*What needs to be done*
Repeat the records below exactly, from the first line through the line containing "Someone repainted the pair", and leave out any pictures.

Items from a data source:
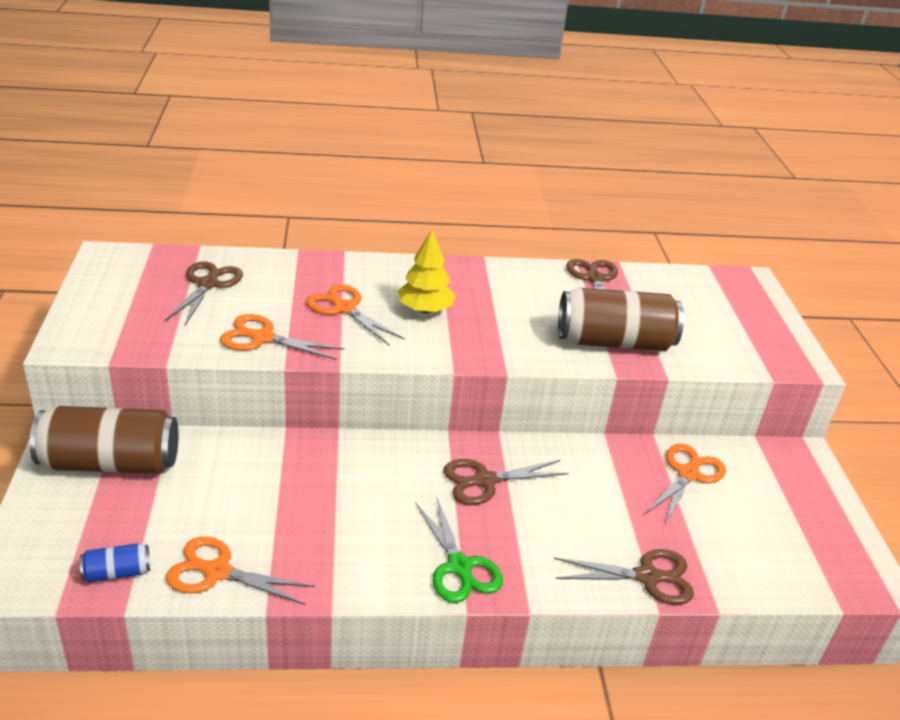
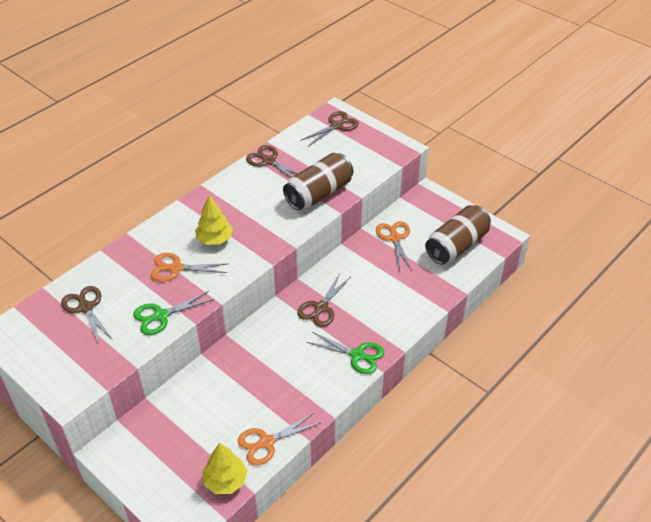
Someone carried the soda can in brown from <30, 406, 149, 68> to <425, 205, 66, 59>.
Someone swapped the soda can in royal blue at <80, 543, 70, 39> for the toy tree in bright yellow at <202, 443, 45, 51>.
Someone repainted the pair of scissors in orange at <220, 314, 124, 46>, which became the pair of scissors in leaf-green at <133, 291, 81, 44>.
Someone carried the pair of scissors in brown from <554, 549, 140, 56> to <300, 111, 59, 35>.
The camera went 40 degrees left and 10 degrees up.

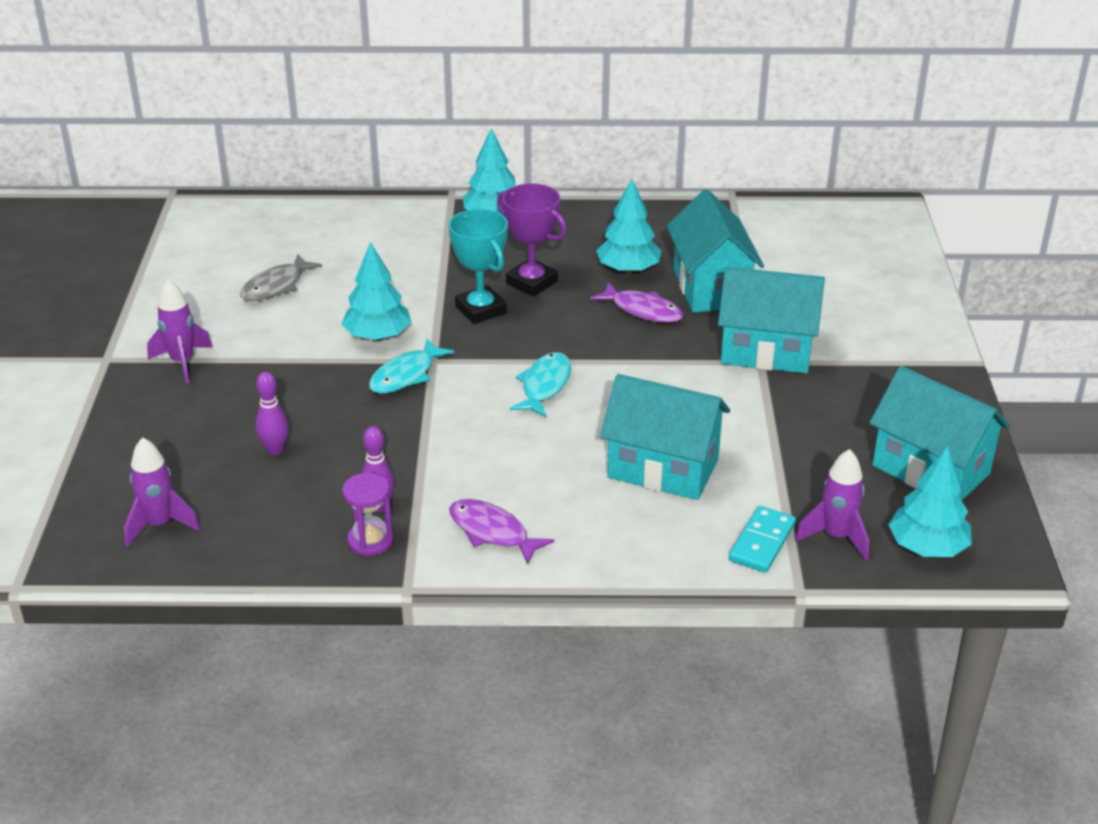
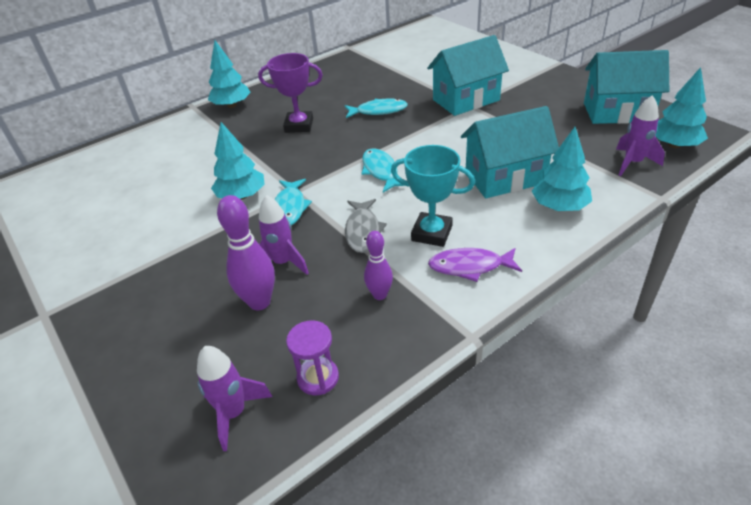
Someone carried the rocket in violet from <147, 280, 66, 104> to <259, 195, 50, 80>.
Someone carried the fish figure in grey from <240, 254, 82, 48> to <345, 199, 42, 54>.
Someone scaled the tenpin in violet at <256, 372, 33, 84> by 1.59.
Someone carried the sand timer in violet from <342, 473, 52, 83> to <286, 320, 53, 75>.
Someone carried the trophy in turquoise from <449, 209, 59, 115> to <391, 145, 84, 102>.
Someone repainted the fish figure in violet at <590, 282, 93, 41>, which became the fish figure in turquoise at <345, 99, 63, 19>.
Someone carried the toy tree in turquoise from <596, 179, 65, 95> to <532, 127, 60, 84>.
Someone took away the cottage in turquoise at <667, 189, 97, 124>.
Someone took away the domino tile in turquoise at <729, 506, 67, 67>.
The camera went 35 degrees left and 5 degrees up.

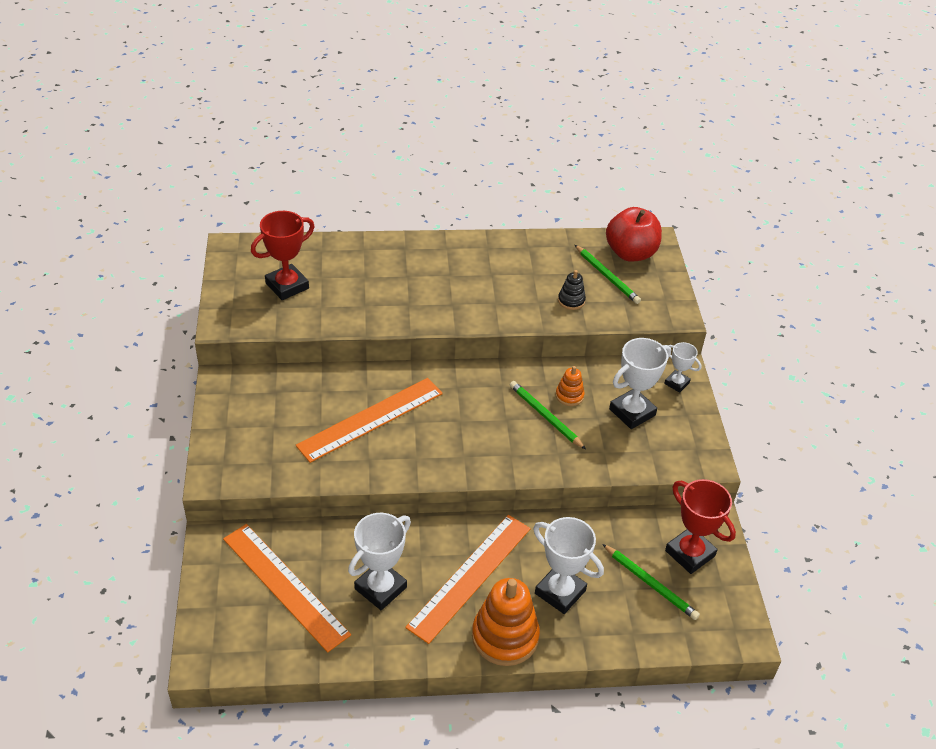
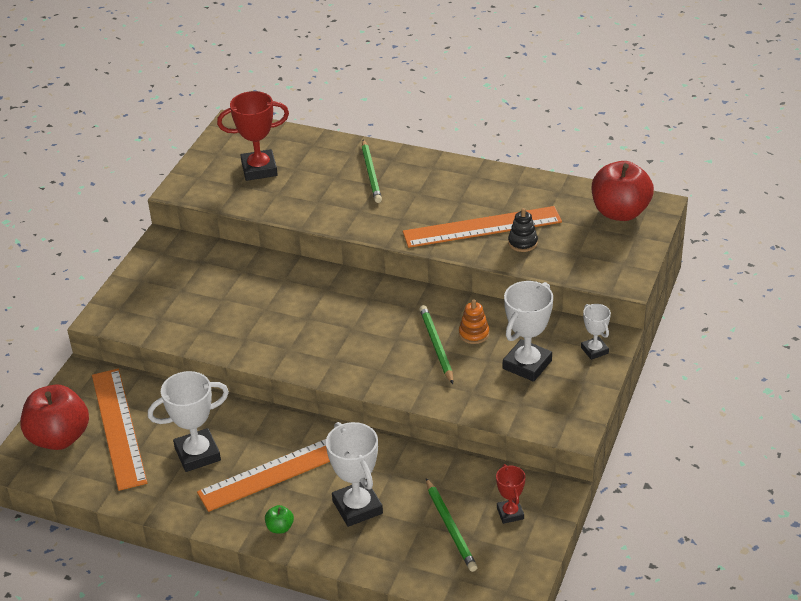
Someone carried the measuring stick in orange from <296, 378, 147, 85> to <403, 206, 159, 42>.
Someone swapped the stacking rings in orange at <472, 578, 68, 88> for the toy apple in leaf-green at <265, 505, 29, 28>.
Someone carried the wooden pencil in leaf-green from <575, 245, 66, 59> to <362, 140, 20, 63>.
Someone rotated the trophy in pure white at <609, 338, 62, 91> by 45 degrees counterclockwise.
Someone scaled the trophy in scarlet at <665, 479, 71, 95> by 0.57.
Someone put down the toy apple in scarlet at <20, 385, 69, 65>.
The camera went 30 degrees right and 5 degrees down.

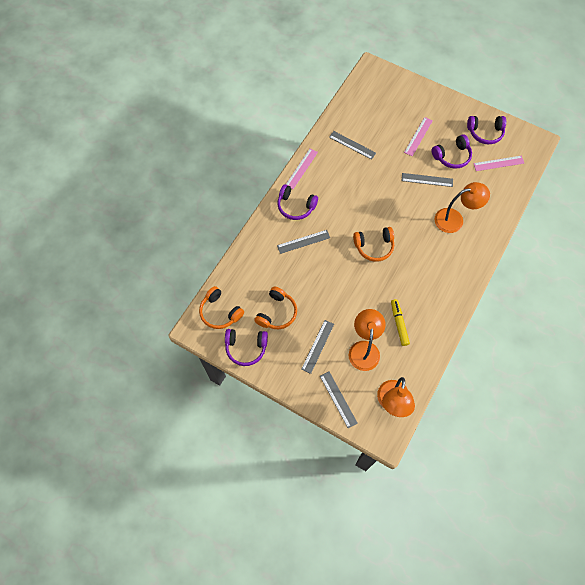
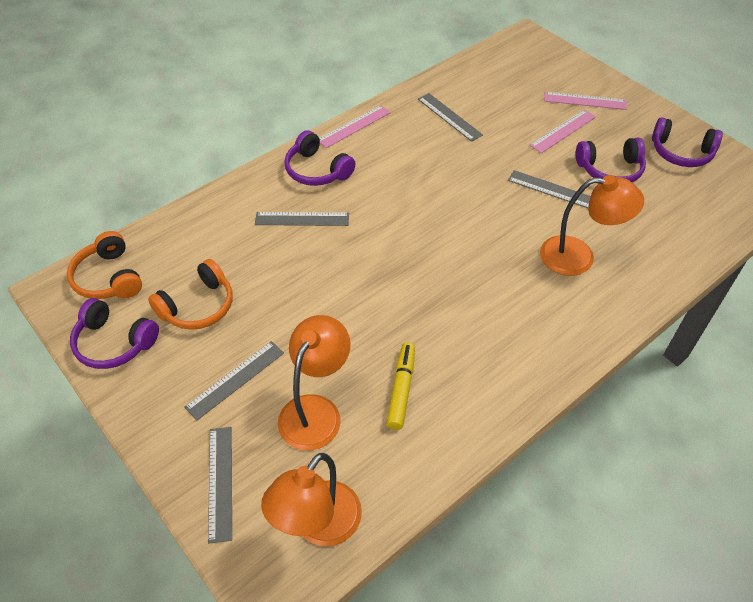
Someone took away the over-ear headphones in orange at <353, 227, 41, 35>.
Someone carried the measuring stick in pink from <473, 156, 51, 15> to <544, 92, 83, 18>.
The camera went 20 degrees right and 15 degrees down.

*Written answer*
Someone carried the soda can in brown from <30, 406, 149, 68> to <425, 205, 66, 59>.
Someone swapped the soda can in royal blue at <80, 543, 70, 39> for the toy tree in bright yellow at <202, 443, 45, 51>.
Someone repainted the pair of scissors in orange at <220, 314, 124, 46>, which became the pair of scissors in leaf-green at <133, 291, 81, 44>.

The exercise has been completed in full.